START Dataset excerpts
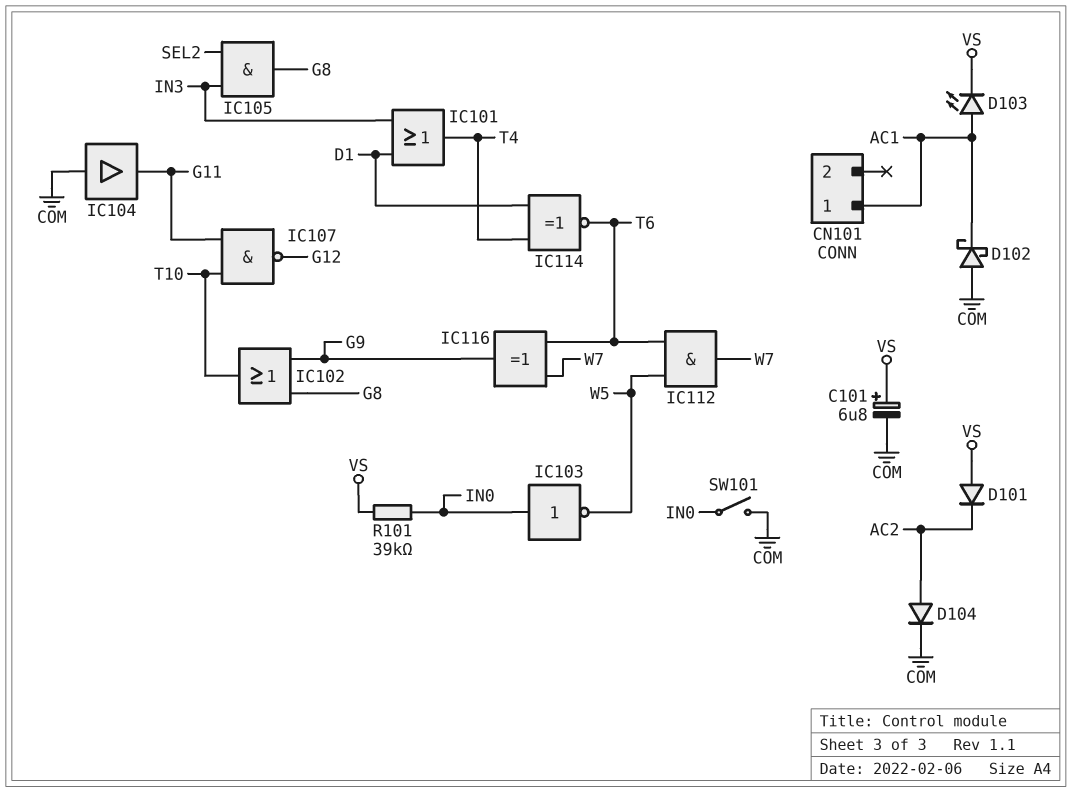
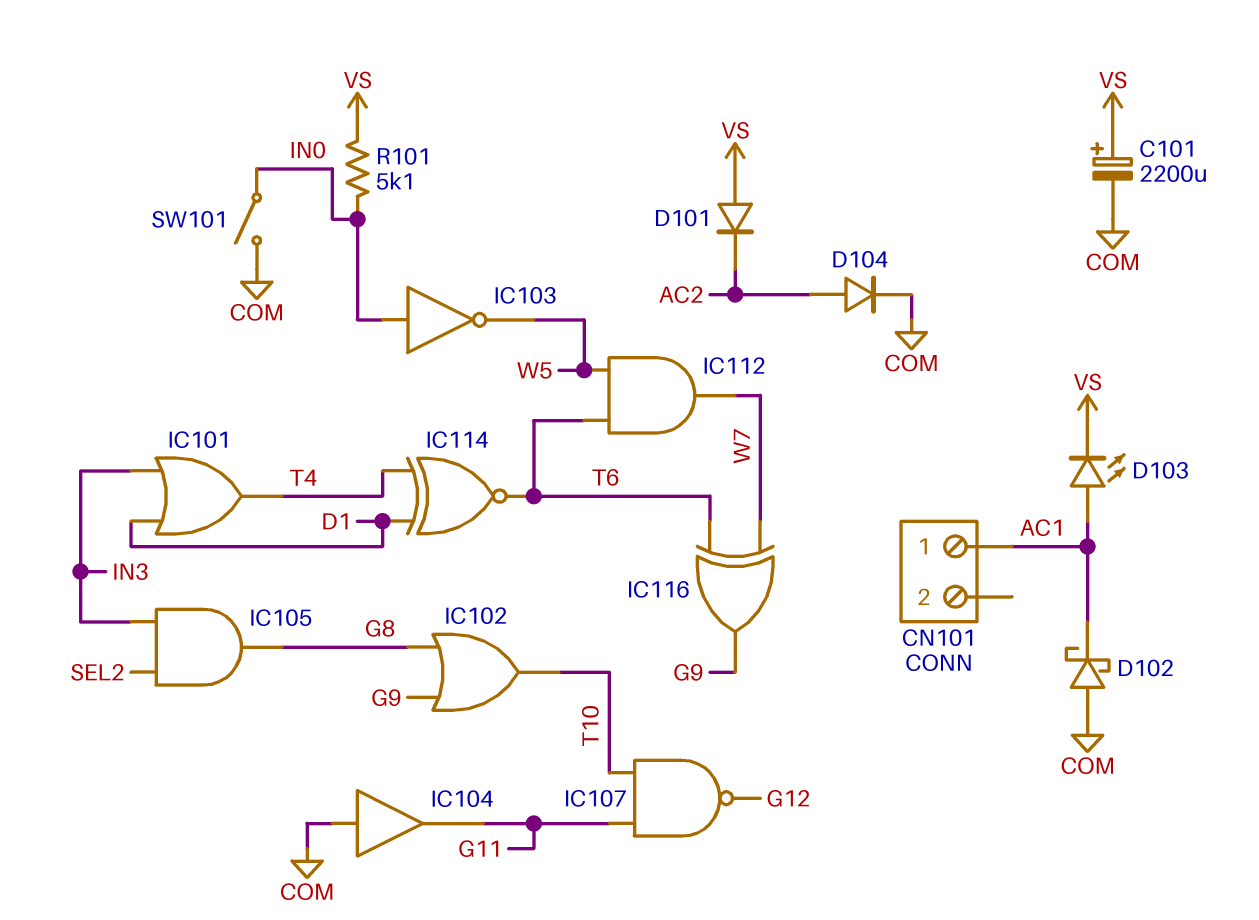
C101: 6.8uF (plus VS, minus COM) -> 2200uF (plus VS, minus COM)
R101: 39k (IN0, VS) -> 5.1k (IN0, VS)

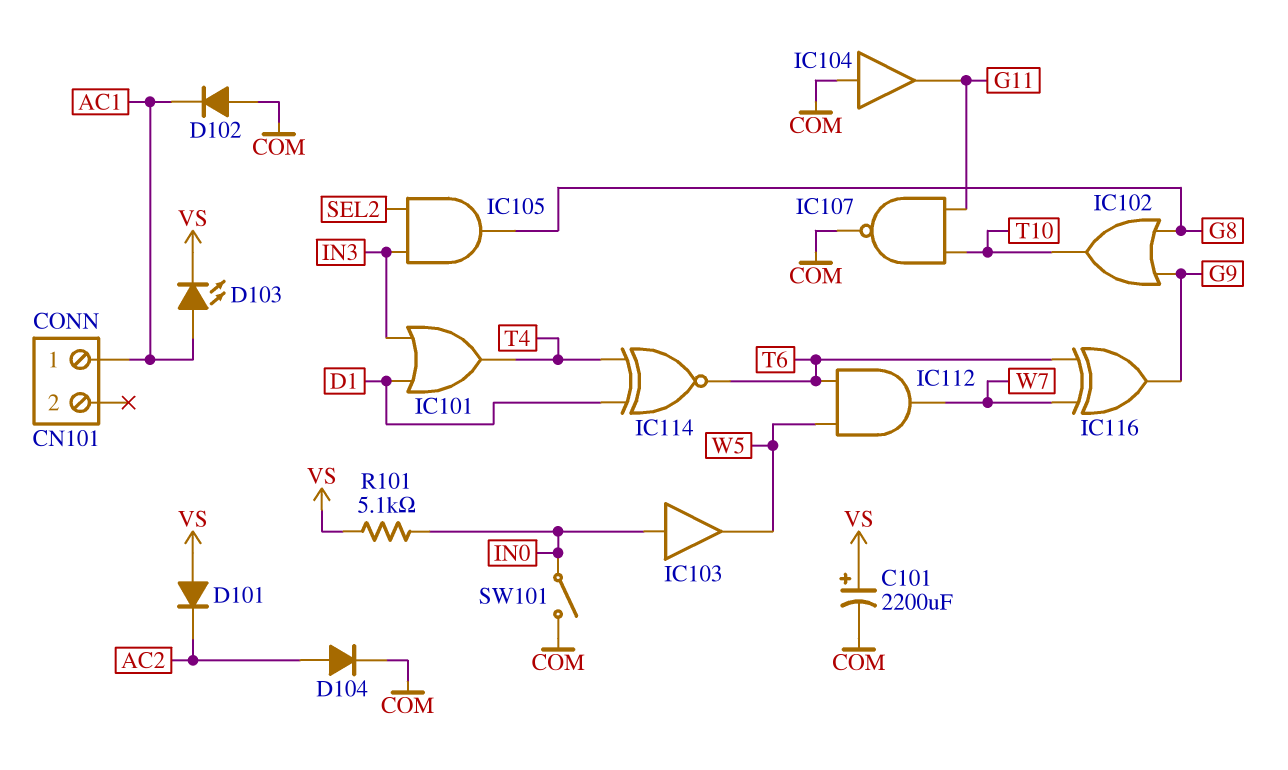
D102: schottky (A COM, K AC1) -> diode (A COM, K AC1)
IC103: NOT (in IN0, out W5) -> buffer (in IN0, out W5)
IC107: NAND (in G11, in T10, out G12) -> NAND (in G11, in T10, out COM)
END Dataset excerpts
START Dataset excerpts
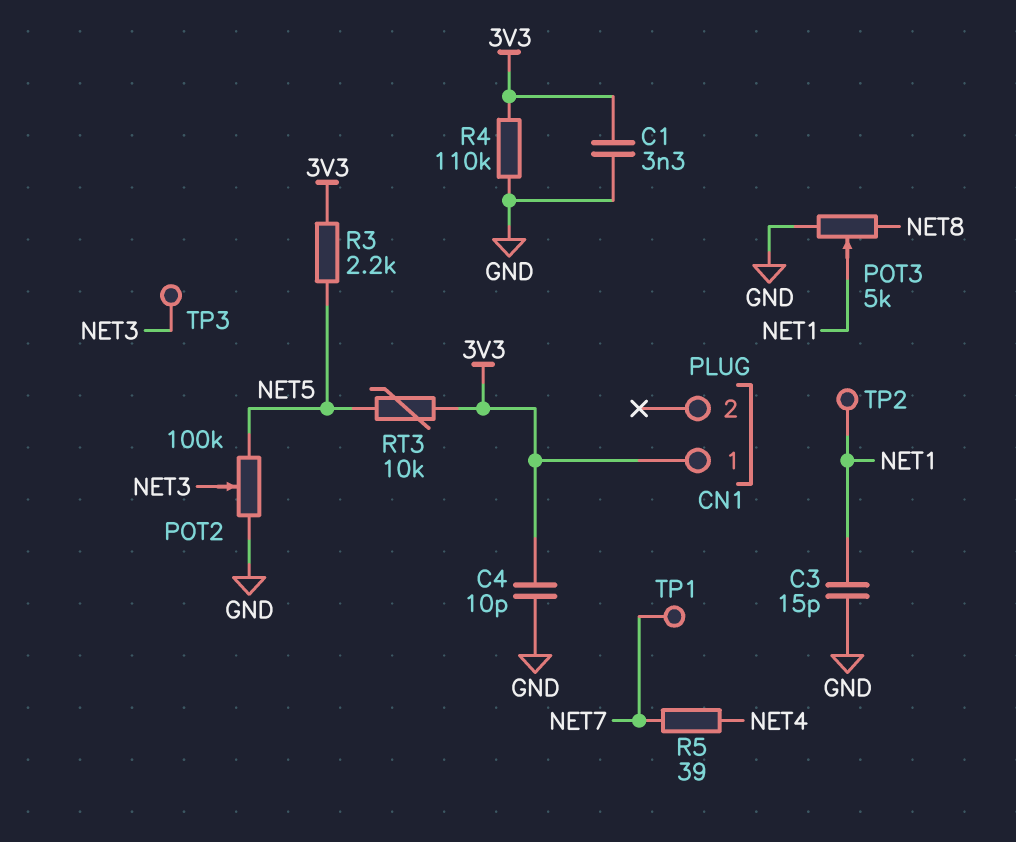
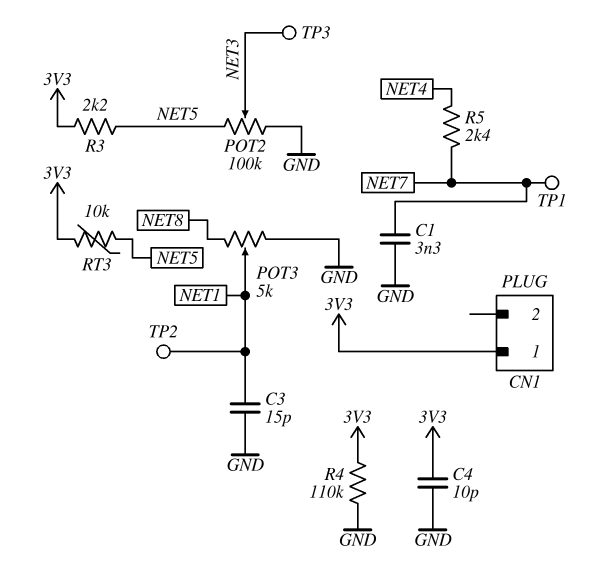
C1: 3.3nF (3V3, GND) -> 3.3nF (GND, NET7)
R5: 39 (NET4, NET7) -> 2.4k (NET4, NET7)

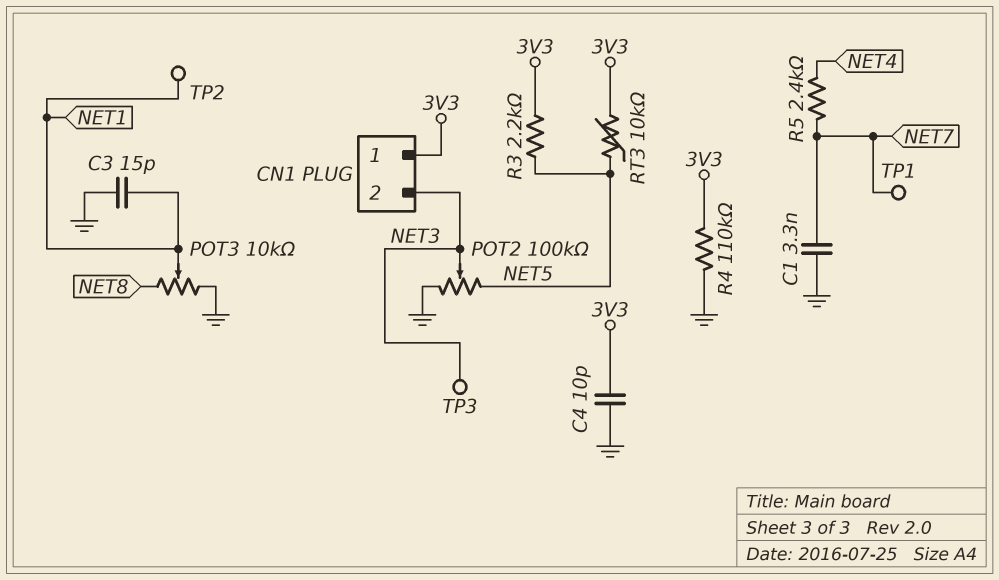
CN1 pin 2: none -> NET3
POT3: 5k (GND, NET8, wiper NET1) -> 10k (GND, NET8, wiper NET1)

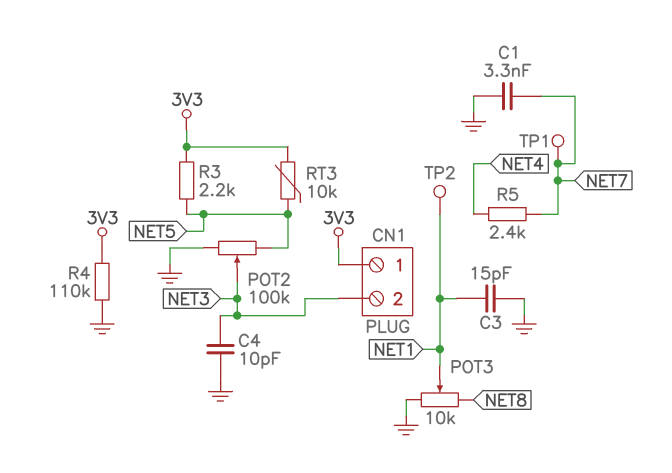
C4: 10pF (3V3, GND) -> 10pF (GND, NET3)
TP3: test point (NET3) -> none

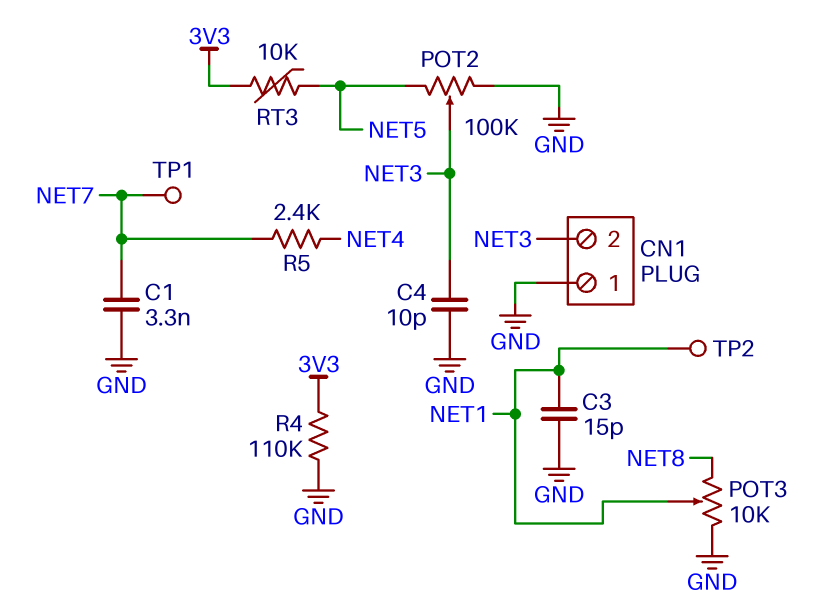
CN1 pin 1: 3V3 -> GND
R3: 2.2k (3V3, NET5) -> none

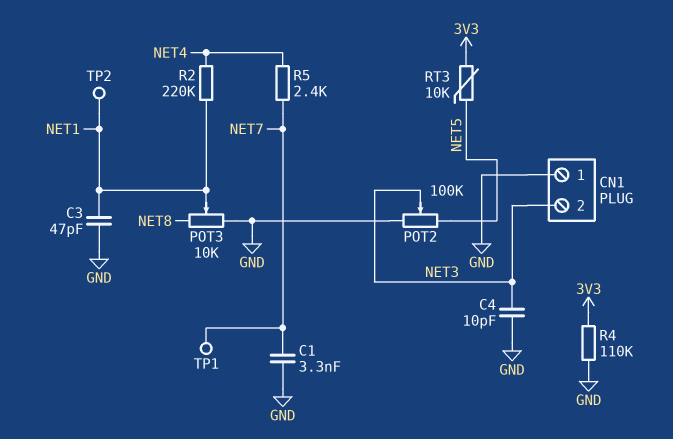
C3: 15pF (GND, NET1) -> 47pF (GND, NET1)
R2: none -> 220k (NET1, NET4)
END Dataset excerpts
Quote the lines above exactly, starting with the one that has "C101: 6.8uF (plus" and ending with the one that has "IC107: NAND (in"; drop the pictures and include nothing else.

Output for this task
C101: 6.8uF (plus VS, minus COM) -> 2200uF (plus VS, minus COM)
R101: 39k (IN0, VS) -> 5.1k (IN0, VS)

D102: schottky (A COM, K AC1) -> diode (A COM, K AC1)
IC103: NOT (in IN0, out W5) -> buffer (in IN0, out W5)
IC107: NAND (in G11, in T10, out G12) -> NAND (in G11, in T10, out COM)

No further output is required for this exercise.